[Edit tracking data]
+++

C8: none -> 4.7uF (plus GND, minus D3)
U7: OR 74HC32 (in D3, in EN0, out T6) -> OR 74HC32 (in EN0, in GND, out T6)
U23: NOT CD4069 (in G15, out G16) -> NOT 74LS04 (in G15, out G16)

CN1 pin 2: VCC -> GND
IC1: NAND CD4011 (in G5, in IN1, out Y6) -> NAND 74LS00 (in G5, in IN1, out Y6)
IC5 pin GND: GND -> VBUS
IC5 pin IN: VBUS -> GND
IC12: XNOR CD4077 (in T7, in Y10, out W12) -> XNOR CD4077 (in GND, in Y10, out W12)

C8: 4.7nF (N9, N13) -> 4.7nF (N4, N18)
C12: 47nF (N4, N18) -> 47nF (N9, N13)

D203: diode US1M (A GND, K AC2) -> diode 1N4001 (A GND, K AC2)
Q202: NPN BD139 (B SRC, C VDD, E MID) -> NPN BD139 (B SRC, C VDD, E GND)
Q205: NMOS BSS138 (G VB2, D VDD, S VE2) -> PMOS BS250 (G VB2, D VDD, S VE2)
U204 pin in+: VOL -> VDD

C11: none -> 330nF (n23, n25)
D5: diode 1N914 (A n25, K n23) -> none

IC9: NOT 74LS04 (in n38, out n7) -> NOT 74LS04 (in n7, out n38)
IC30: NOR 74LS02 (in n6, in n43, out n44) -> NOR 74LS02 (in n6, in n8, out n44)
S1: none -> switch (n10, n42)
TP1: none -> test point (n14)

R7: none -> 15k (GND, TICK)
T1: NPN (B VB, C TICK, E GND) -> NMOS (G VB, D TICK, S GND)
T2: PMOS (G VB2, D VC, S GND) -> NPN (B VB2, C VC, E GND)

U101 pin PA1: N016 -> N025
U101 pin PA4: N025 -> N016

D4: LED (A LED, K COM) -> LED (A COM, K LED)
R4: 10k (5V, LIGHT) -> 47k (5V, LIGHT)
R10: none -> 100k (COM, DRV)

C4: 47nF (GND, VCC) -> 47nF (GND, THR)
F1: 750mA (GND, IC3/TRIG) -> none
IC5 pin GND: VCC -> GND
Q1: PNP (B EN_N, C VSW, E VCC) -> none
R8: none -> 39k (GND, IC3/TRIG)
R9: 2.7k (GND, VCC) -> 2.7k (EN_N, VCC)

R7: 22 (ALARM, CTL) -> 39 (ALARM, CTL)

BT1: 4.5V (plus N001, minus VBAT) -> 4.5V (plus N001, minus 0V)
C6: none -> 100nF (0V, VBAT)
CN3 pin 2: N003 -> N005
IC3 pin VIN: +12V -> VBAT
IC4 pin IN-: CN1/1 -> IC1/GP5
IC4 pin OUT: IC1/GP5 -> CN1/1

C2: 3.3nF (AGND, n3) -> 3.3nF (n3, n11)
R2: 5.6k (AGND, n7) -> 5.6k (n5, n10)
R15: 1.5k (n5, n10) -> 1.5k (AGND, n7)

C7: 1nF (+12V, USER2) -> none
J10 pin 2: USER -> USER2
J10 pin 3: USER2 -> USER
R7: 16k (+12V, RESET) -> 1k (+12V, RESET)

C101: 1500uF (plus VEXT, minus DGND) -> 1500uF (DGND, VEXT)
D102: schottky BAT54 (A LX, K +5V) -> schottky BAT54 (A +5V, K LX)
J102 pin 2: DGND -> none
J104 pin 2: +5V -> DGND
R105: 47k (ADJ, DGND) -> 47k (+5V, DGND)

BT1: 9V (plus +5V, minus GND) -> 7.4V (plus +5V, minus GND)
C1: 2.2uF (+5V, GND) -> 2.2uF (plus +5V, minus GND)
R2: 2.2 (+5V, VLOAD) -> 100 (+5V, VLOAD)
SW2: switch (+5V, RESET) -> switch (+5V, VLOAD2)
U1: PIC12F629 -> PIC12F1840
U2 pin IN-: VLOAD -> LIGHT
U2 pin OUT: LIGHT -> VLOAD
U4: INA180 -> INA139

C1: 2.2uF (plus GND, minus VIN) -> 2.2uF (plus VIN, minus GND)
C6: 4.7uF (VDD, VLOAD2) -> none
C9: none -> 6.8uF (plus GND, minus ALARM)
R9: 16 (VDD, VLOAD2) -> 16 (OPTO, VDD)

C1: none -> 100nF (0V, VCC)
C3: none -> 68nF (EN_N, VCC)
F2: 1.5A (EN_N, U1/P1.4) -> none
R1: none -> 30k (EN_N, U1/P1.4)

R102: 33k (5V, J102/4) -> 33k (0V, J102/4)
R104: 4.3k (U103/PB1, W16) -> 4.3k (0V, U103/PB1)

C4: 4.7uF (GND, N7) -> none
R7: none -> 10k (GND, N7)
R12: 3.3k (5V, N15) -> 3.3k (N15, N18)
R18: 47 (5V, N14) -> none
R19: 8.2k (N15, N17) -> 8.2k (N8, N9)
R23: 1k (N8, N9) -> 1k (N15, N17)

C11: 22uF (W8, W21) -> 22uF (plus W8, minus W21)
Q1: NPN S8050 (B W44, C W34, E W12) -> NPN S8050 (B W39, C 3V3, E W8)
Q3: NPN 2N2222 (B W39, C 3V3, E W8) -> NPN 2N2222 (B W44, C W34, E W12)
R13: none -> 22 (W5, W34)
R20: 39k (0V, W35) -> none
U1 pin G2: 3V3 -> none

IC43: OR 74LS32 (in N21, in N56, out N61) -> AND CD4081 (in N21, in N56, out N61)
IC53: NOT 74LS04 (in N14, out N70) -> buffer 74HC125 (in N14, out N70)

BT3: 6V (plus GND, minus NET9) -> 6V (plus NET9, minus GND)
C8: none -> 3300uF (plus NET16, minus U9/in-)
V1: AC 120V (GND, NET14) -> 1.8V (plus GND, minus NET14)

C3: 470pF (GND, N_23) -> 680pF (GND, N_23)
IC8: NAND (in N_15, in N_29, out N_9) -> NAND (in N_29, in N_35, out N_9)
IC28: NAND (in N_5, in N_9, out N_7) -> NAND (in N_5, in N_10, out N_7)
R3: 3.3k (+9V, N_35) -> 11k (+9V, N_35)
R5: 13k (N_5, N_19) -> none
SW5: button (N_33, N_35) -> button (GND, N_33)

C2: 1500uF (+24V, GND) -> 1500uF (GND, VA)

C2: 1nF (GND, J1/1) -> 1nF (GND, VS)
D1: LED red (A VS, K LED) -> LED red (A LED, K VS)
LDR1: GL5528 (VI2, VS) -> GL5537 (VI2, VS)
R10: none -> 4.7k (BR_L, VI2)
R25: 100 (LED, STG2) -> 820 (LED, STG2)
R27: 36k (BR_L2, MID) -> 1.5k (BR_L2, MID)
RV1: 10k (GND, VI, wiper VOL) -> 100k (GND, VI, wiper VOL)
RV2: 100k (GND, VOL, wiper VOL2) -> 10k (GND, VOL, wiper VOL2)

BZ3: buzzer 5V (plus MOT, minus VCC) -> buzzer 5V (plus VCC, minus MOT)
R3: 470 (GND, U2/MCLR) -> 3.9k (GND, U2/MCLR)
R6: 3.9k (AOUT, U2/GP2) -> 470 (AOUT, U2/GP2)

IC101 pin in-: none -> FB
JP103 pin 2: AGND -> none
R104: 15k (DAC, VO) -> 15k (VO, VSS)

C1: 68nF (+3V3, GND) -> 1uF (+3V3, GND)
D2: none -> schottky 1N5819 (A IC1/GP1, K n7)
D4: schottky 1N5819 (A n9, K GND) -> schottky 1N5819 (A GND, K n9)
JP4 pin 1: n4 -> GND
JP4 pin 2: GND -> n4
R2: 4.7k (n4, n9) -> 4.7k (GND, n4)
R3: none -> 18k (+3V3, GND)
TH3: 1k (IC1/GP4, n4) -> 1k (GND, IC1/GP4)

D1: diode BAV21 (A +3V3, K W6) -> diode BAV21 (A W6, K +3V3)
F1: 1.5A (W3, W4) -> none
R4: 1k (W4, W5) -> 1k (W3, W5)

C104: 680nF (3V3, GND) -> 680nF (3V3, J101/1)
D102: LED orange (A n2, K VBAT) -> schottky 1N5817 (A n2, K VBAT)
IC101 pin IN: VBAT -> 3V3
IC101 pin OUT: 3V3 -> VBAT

+++

▶ **What this task involves**:
Please provide an exact transcription of each line from the one holding "R2: 4.7k (n4, n9) -> 4.7k (GND, n4)" through the final line of the data above.

▶ **Response**:
R2: 4.7k (n4, n9) -> 4.7k (GND, n4)
R3: none -> 18k (+3V3, GND)
TH3: 1k (IC1/GP4, n4) -> 1k (GND, IC1/GP4)

D1: diode BAV21 (A +3V3, K W6) -> diode BAV21 (A W6, K +3V3)
F1: 1.5A (W3, W4) -> none
R4: 1k (W4, W5) -> 1k (W3, W5)

C104: 680nF (3V3, GND) -> 680nF (3V3, J101/1)
D102: LED orange (A n2, K VBAT) -> schottky 1N5817 (A n2, K VBAT)
IC101 pin IN: VBAT -> 3V3
IC101 pin OUT: 3V3 -> VBAT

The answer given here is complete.